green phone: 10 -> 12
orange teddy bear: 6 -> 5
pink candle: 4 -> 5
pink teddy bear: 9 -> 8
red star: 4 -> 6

* * *

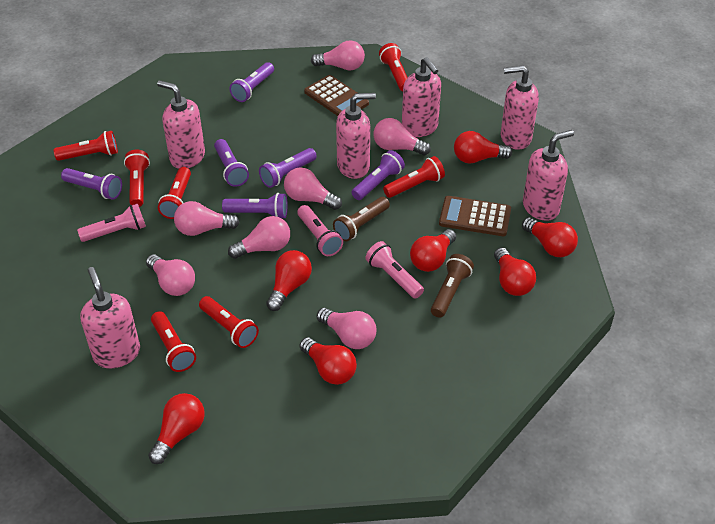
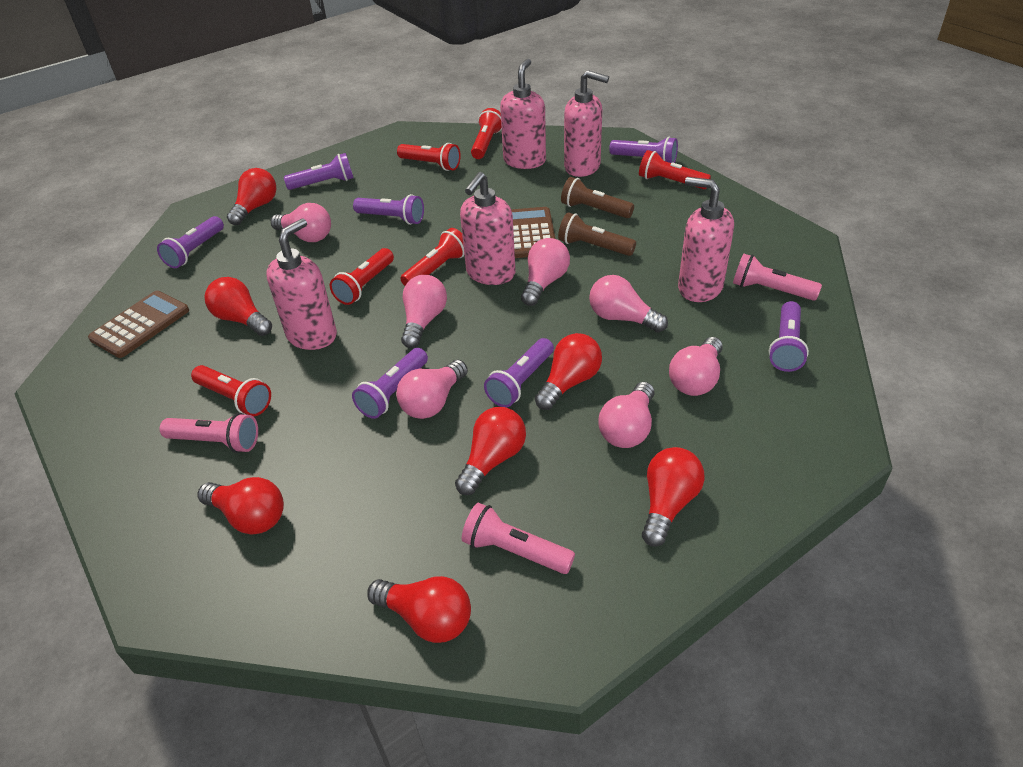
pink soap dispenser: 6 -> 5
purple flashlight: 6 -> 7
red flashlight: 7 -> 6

• [Work required] Working from the material above, restate word for word the lines between the line with "pink soap dispenser: 6 -> 5" and the line with "red flashlight: 7 -> 6", both included, and only those.

• [Solved problem]
pink soap dispenser: 6 -> 5
purple flashlight: 6 -> 7
red flashlight: 7 -> 6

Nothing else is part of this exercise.